- _WORK ITEM_: Locate the line containing "R5: 22k (FILT, PWM) -> 22k (ADC, VCC)", then please write out that line and all the lines below it in the entries exactly.

[Before-and-after change data]
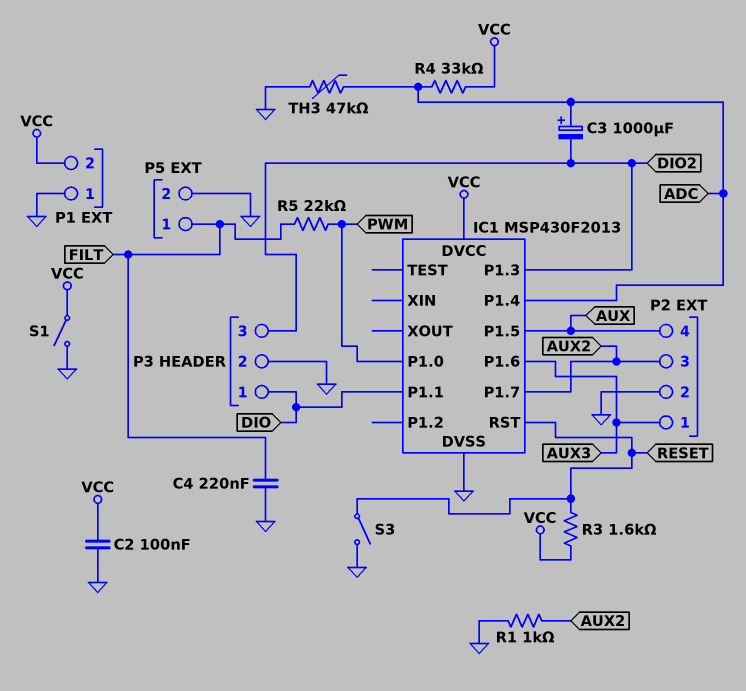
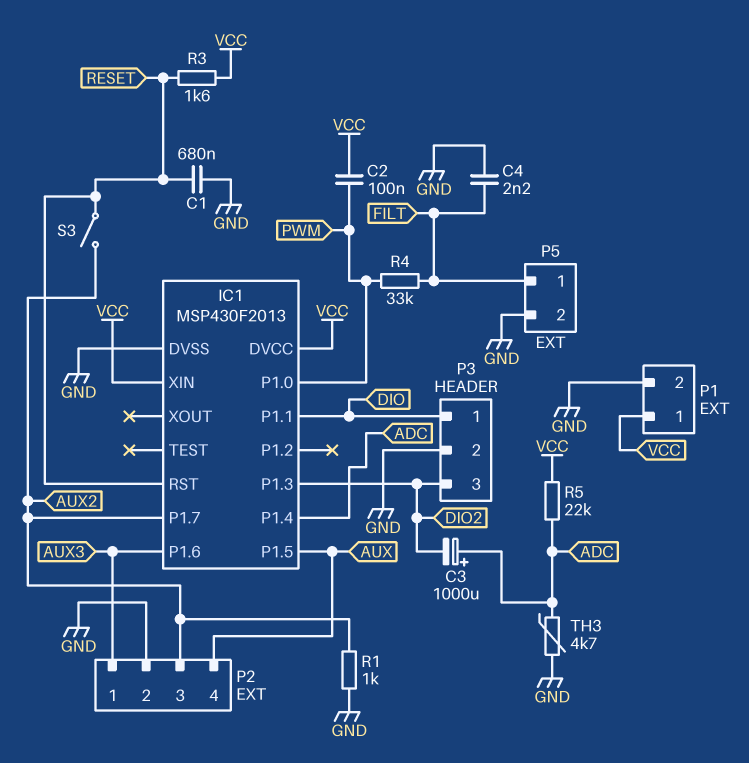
C1: none -> 680nF (GND, RESET)
C2: 100nF (GND, VCC) -> 100nF (PWM, VCC)
C4: 220nF (FILT, GND) -> 2.2nF (FILT, GND)
IC1 pin XIN: none -> VCC
P1 pin 1: GND -> VCC
P1 pin 2: VCC -> GND
R4: 33k (ADC, VCC) -> 33k (FILT, PWM)
R5: 22k (FILT, PWM) -> 22k (ADC, VCC)
S1: switch (GND, VCC) -> none
S3: switch (GND, RESET) -> switch (AUX2, RESET)
TH3: 47k (ADC, GND) -> 4.7k (ADC, GND)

- _WRITTEN RESPONSE_:
R5: 22k (FILT, PWM) -> 22k (ADC, VCC)
S1: switch (GND, VCC) -> none
S3: switch (GND, RESET) -> switch (AUX2, RESET)
TH3: 47k (ADC, GND) -> 4.7k (ADC, GND)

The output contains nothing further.